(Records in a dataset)
——

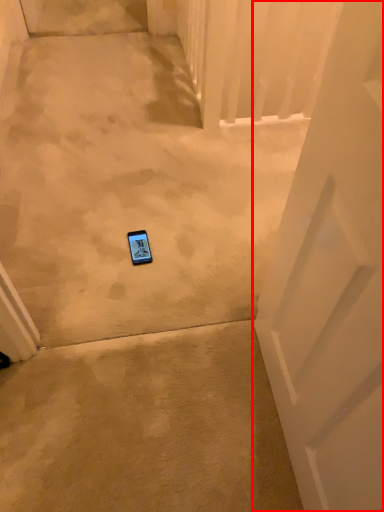
Question: From the image's perspective, considering the relative positions of door (annotated by the red box) and gadget in the image provided, where is door (annotated by the red box) located with respect to the staircase?

Choices:
 (A) below
 (B) above

Answer: (A)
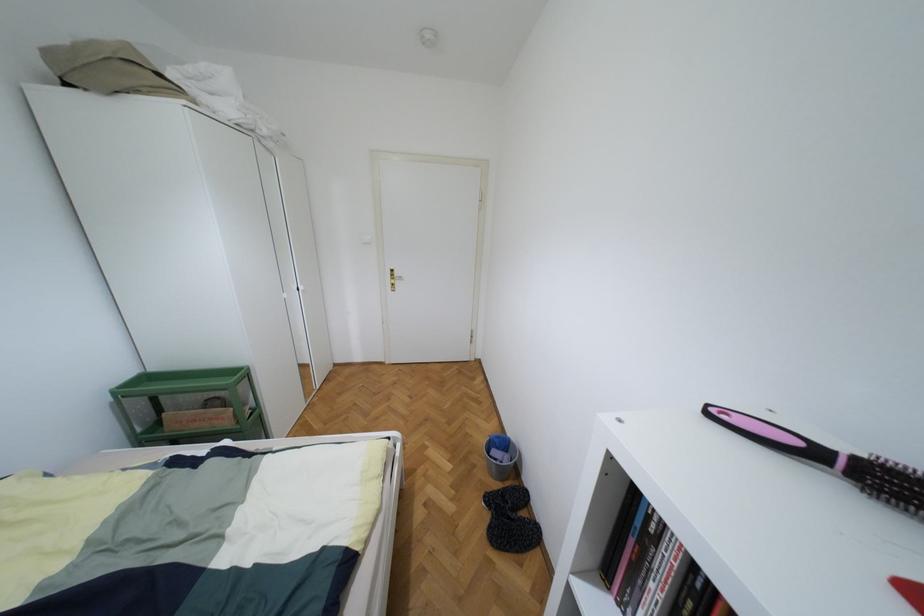
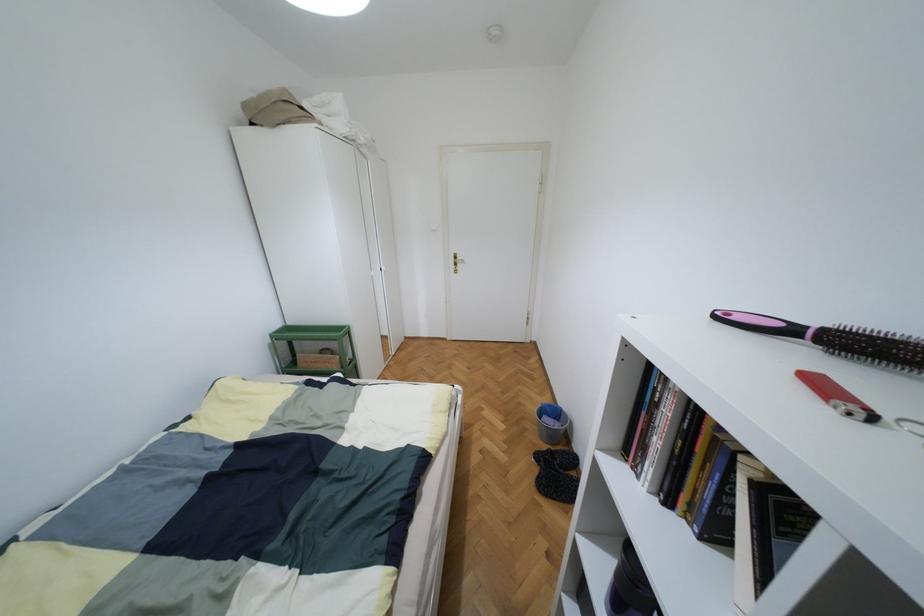
Question: In a continuous first-person perspective shot, in which direction is the camera moving?

Choices:
 (A) Left
 (B) Right
 (C) Forward
 (D) Backward

Answer: (D)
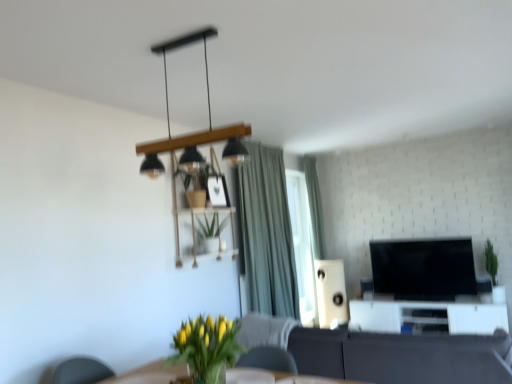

——

**Directions**
Copy the lines of the data above word for word, starting with the line that contains "Question: In a" and continuing to the end of the data, including both ends. Leave out any pictures.

**Answer for the task**
Question: In a continuous first-person perspective shot, in which direction is the camera moving?

Choices:
 (A) Left
 (B) Right
 (C) Forward
 (D) Backward

Answer: (D)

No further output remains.